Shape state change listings
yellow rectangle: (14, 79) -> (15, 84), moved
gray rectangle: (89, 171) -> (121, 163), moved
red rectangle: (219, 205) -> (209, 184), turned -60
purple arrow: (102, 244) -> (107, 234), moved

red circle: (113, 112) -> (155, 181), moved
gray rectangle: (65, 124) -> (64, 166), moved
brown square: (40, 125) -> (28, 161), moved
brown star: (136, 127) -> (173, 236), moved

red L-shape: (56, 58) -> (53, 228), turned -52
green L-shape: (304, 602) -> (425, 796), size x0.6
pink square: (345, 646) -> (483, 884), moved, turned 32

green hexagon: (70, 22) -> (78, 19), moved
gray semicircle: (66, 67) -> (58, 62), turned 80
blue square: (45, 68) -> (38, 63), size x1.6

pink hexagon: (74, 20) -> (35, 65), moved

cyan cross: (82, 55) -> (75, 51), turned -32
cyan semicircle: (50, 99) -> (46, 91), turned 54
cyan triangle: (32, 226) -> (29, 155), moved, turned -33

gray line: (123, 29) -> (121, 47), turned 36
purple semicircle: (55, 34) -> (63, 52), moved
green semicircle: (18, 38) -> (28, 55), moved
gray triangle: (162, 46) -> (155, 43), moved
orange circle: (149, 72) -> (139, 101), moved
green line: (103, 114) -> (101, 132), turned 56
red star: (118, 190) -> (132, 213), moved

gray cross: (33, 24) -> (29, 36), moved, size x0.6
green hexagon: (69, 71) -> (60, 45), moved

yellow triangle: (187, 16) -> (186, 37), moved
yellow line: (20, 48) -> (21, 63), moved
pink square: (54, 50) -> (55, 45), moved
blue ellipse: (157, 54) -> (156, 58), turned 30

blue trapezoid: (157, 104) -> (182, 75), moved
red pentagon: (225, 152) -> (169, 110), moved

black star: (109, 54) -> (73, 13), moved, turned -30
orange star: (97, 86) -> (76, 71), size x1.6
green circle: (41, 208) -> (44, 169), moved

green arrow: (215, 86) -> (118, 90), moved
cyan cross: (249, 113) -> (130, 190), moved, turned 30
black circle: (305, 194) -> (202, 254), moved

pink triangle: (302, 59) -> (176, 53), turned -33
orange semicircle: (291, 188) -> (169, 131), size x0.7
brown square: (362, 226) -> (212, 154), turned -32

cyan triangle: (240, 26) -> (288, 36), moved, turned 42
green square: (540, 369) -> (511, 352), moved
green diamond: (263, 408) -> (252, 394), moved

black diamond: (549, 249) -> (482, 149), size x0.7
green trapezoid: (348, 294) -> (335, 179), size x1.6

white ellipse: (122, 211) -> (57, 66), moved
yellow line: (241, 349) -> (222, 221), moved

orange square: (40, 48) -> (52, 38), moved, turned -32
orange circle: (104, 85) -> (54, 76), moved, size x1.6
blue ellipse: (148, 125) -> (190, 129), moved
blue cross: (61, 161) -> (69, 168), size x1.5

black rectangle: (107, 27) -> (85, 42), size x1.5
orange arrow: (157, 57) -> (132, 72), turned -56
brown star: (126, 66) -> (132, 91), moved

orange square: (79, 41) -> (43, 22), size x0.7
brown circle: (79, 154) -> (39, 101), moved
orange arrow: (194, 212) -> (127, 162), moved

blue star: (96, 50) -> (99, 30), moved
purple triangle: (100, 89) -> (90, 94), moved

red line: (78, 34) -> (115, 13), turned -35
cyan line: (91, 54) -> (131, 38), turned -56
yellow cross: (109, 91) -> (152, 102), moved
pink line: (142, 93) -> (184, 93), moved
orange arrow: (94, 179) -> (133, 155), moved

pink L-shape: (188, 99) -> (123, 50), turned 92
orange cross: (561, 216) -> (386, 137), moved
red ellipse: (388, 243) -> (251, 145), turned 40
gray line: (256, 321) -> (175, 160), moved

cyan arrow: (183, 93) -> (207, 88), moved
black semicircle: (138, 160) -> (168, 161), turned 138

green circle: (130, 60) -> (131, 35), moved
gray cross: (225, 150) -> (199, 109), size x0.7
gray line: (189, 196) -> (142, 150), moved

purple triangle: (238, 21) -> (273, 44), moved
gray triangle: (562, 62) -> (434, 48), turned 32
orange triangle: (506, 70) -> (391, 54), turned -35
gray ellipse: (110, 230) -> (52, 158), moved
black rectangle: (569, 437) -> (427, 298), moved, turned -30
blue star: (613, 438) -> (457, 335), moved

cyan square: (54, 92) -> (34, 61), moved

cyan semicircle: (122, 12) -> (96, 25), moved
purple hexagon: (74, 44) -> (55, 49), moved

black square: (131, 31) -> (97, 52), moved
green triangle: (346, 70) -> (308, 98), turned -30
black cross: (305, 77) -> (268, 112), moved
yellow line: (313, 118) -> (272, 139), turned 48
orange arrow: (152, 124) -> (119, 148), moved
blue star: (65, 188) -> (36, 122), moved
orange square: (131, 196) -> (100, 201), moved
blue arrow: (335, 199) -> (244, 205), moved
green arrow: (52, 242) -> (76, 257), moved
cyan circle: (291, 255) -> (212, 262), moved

Task: You are asked to transcribe all of the data above exactly.

Your response:
yellow rectangle: (14, 79) -> (15, 84), moved
gray rectangle: (89, 171) -> (121, 163), moved
red rectangle: (219, 205) -> (209, 184), turned -60
purple arrow: (102, 244) -> (107, 234), moved

red circle: (113, 112) -> (155, 181), moved
gray rectangle: (65, 124) -> (64, 166), moved
brown square: (40, 125) -> (28, 161), moved
brown star: (136, 127) -> (173, 236), moved

red L-shape: (56, 58) -> (53, 228), turned -52
green L-shape: (304, 602) -> (425, 796), size x0.6
pink square: (345, 646) -> (483, 884), moved, turned 32

green hexagon: (70, 22) -> (78, 19), moved
gray semicircle: (66, 67) -> (58, 62), turned 80
blue square: (45, 68) -> (38, 63), size x1.6

pink hexagon: (74, 20) -> (35, 65), moved

cyan cross: (82, 55) -> (75, 51), turned -32
cyan semicircle: (50, 99) -> (46, 91), turned 54
cyan triangle: (32, 226) -> (29, 155), moved, turned -33

gray line: (123, 29) -> (121, 47), turned 36
purple semicircle: (55, 34) -> (63, 52), moved
green semicircle: (18, 38) -> (28, 55), moved
gray triangle: (162, 46) -> (155, 43), moved
orange circle: (149, 72) -> (139, 101), moved
green line: (103, 114) -> (101, 132), turned 56
red star: (118, 190) -> (132, 213), moved

gray cross: (33, 24) -> (29, 36), moved, size x0.6
green hexagon: (69, 71) -> (60, 45), moved

yellow triangle: (187, 16) -> (186, 37), moved
yellow line: (20, 48) -> (21, 63), moved
pink square: (54, 50) -> (55, 45), moved
blue ellipse: (157, 54) -> (156, 58), turned 30

blue trapezoid: (157, 104) -> (182, 75), moved
red pentagon: (225, 152) -> (169, 110), moved

black star: (109, 54) -> (73, 13), moved, turned -30
orange star: (97, 86) -> (76, 71), size x1.6
green circle: (41, 208) -> (44, 169), moved

green arrow: (215, 86) -> (118, 90), moved
cyan cross: (249, 113) -> (130, 190), moved, turned 30
black circle: (305, 194) -> (202, 254), moved

pink triangle: (302, 59) -> (176, 53), turned -33
orange semicircle: (291, 188) -> (169, 131), size x0.7
brown square: (362, 226) -> (212, 154), turned -32

cyan triangle: (240, 26) -> (288, 36), moved, turned 42
green square: (540, 369) -> (511, 352), moved
green diamond: (263, 408) -> (252, 394), moved

black diamond: (549, 249) -> (482, 149), size x0.7
green trapezoid: (348, 294) -> (335, 179), size x1.6

white ellipse: (122, 211) -> (57, 66), moved
yellow line: (241, 349) -> (222, 221), moved

orange square: (40, 48) -> (52, 38), moved, turned -32
orange circle: (104, 85) -> (54, 76), moved, size x1.6
blue ellipse: (148, 125) -> (190, 129), moved
blue cross: (61, 161) -> (69, 168), size x1.5

black rectangle: (107, 27) -> (85, 42), size x1.5
orange arrow: (157, 57) -> (132, 72), turned -56
brown star: (126, 66) -> (132, 91), moved

orange square: (79, 41) -> (43, 22), size x0.7
brown circle: (79, 154) -> (39, 101), moved
orange arrow: (194, 212) -> (127, 162), moved

blue star: (96, 50) -> (99, 30), moved
purple triangle: (100, 89) -> (90, 94), moved

red line: (78, 34) -> (115, 13), turned -35
cyan line: (91, 54) -> (131, 38), turned -56
yellow cross: (109, 91) -> (152, 102), moved
pink line: (142, 93) -> (184, 93), moved
orange arrow: (94, 179) -> (133, 155), moved

pink L-shape: (188, 99) -> (123, 50), turned 92
orange cross: (561, 216) -> (386, 137), moved
red ellipse: (388, 243) -> (251, 145), turned 40
gray line: (256, 321) -> (175, 160), moved

cyan arrow: (183, 93) -> (207, 88), moved
black semicircle: (138, 160) -> (168, 161), turned 138

green circle: (130, 60) -> (131, 35), moved
gray cross: (225, 150) -> (199, 109), size x0.7
gray line: (189, 196) -> (142, 150), moved

purple triangle: (238, 21) -> (273, 44), moved
gray triangle: (562, 62) -> (434, 48), turned 32
orange triangle: (506, 70) -> (391, 54), turned -35
gray ellipse: (110, 230) -> (52, 158), moved
black rectangle: (569, 437) -> (427, 298), moved, turned -30
blue star: (613, 438) -> (457, 335), moved

cyan square: (54, 92) -> (34, 61), moved

cyan semicircle: (122, 12) -> (96, 25), moved
purple hexagon: (74, 44) -> (55, 49), moved

black square: (131, 31) -> (97, 52), moved
green triangle: (346, 70) -> (308, 98), turned -30
black cross: (305, 77) -> (268, 112), moved
yellow line: (313, 118) -> (272, 139), turned 48
orange arrow: (152, 124) -> (119, 148), moved
blue star: (65, 188) -> (36, 122), moved
orange square: (131, 196) -> (100, 201), moved
blue arrow: (335, 199) -> (244, 205), moved
green arrow: (52, 242) -> (76, 257), moved
cyan circle: (291, 255) -> (212, 262), moved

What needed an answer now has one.